§ Exercise details
Within the records below, find each line that holds the string "pink", then copy it.

[Object tracking records]
_ _ _ _

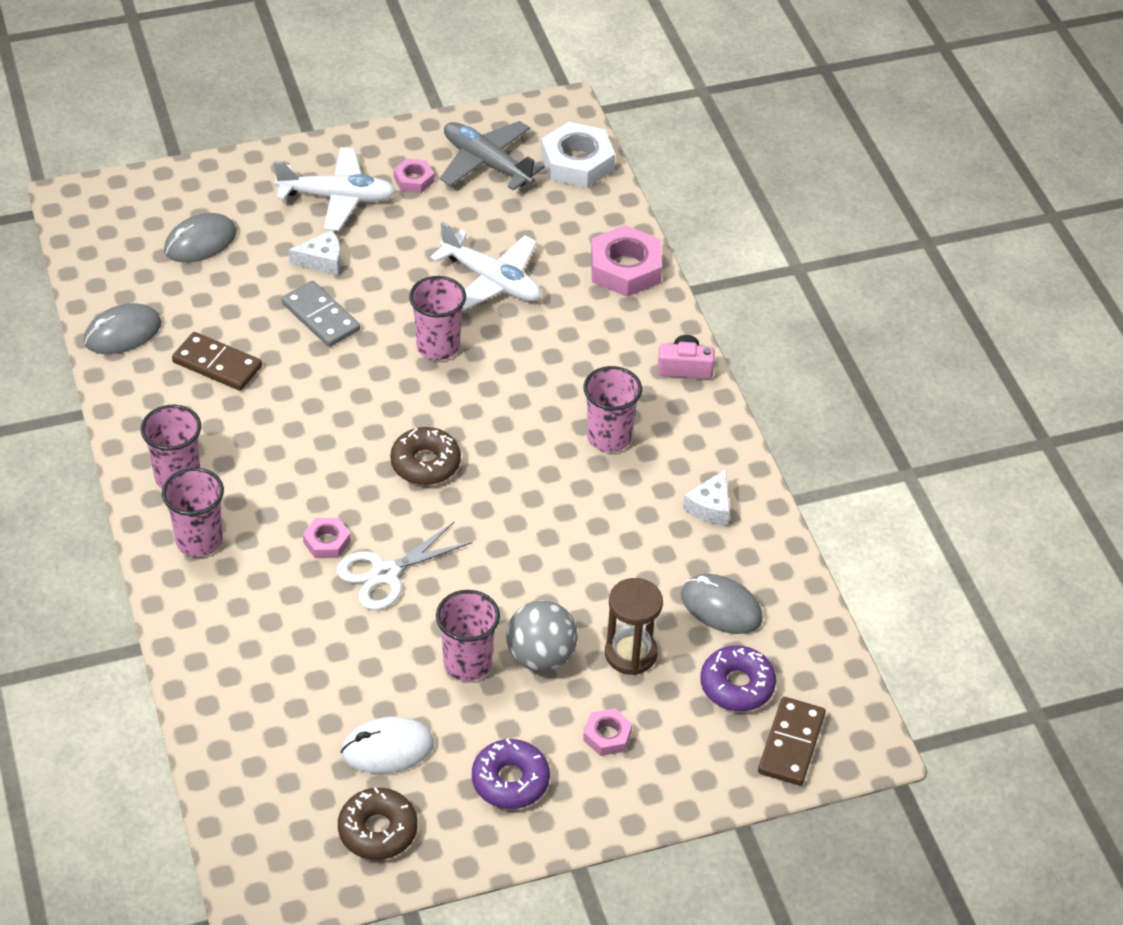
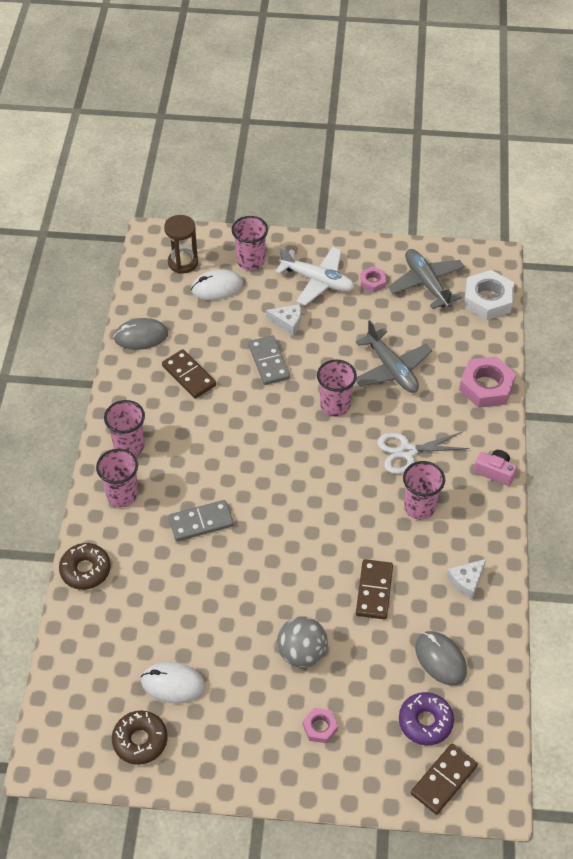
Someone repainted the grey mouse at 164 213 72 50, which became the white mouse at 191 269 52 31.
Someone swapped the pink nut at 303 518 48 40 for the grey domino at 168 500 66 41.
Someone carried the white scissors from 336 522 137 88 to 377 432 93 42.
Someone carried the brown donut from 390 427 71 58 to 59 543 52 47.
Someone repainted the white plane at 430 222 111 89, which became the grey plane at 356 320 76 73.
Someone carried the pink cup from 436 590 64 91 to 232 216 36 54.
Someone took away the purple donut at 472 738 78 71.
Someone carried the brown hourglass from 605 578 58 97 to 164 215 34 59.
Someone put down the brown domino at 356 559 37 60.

_ _ _ _

§ Finished task
Someone swapped the pink nut at 303 518 48 40 for the grey domino at 168 500 66 41.
Someone carried the pink cup from 436 590 64 91 to 232 216 36 54.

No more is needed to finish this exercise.